§ EXERCISE INPUT:
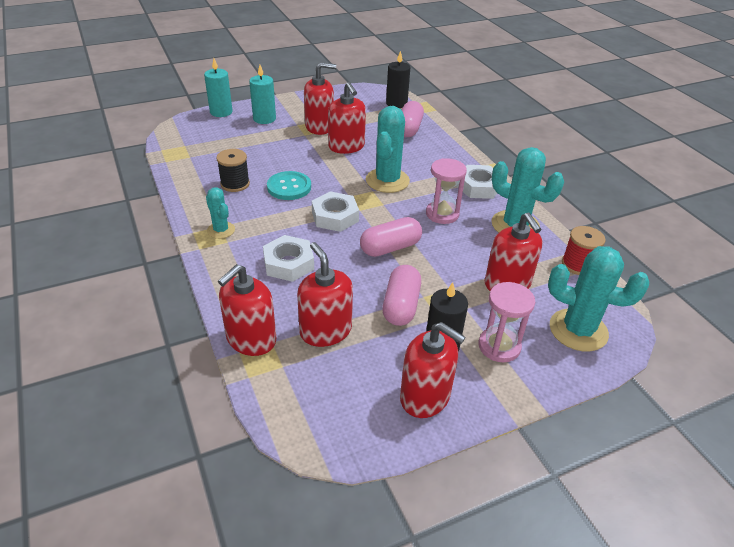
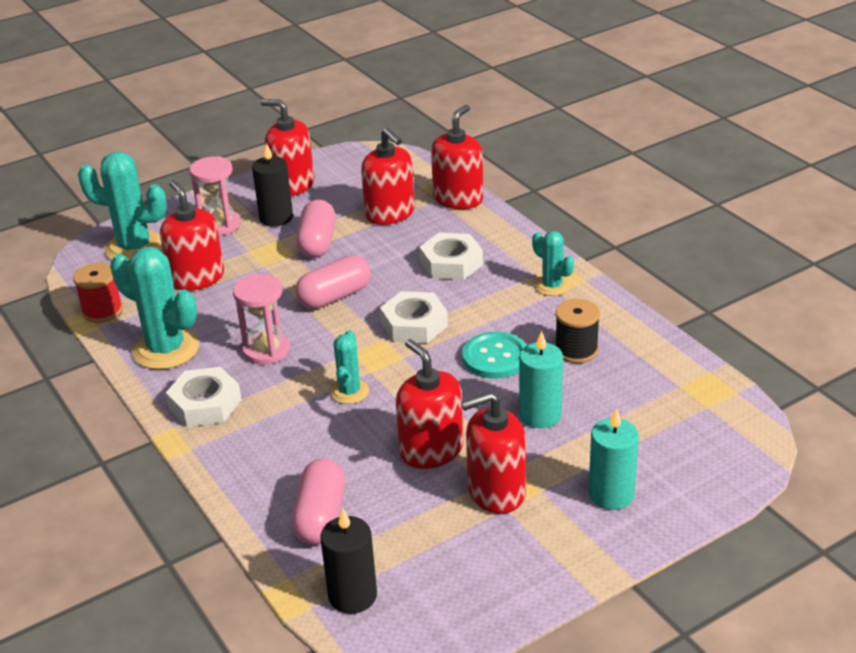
camera: 175 degrees right, 5 degrees down
(221, 112) = (706, 498): turquoise candle -> turquoise candle (540, 415)
(387, 181) = (349, 392): turquoise cactus -> turquoise cactus, size x0.56

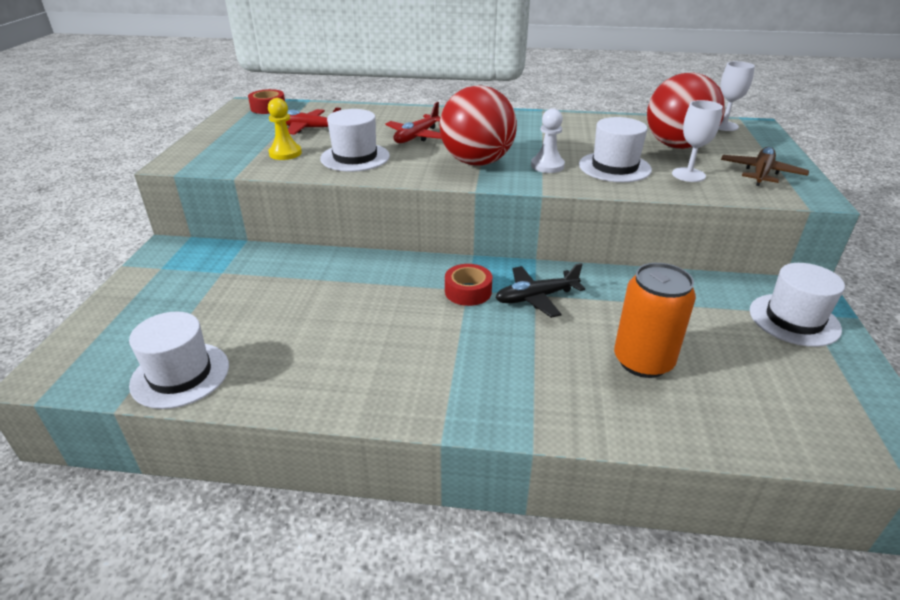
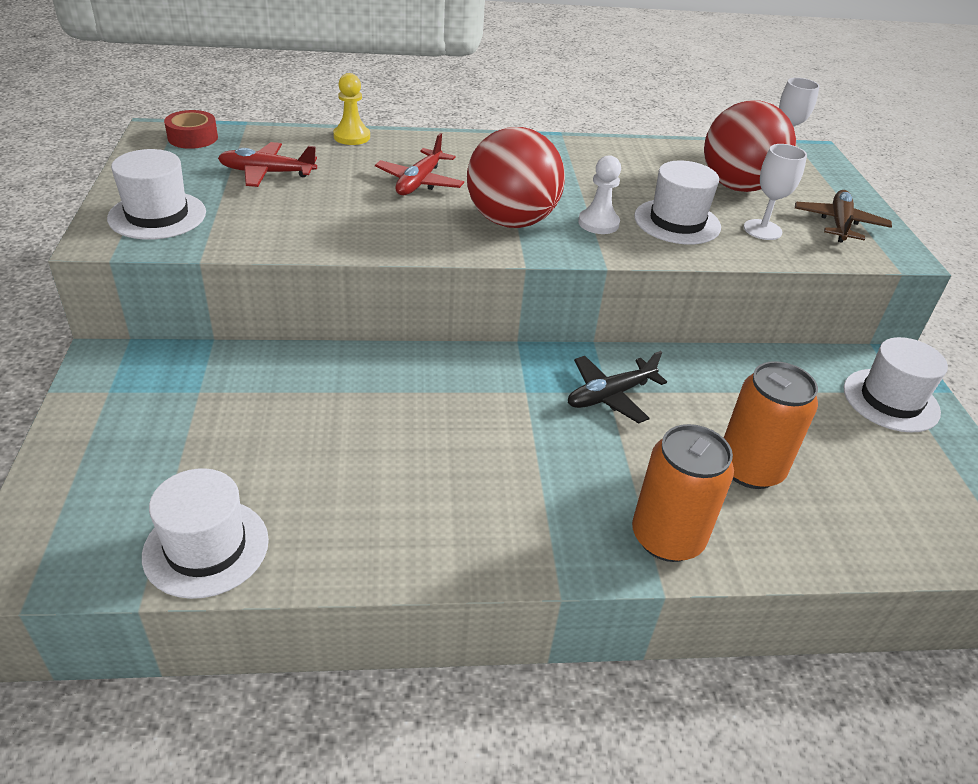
camera: 15 degrees left, 5 degrees up
(285, 153) = (253, 217): yellow pawn -> yellow pawn (352, 137)
(355, 157) = (351, 220): white hat -> white hat (157, 215)
(468, 291) = (528, 394): red tape -> none
(550, 407) = (667, 537): none -> orange can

§ WHAT YOU HAVE TO DO:
The full listing above, duplicated exactly and without its pictures, is the answer.

§ OUTPUT OF THE TASK:
camera: 175 degrees right, 5 degrees down
(221, 112) = (706, 498): turquoise candle -> turquoise candle (540, 415)
(387, 181) = (349, 392): turquoise cactus -> turquoise cactus, size x0.56

camera: 15 degrees left, 5 degrees up
(285, 153) = (253, 217): yellow pawn -> yellow pawn (352, 137)
(355, 157) = (351, 220): white hat -> white hat (157, 215)
(468, 291) = (528, 394): red tape -> none
(550, 407) = (667, 537): none -> orange can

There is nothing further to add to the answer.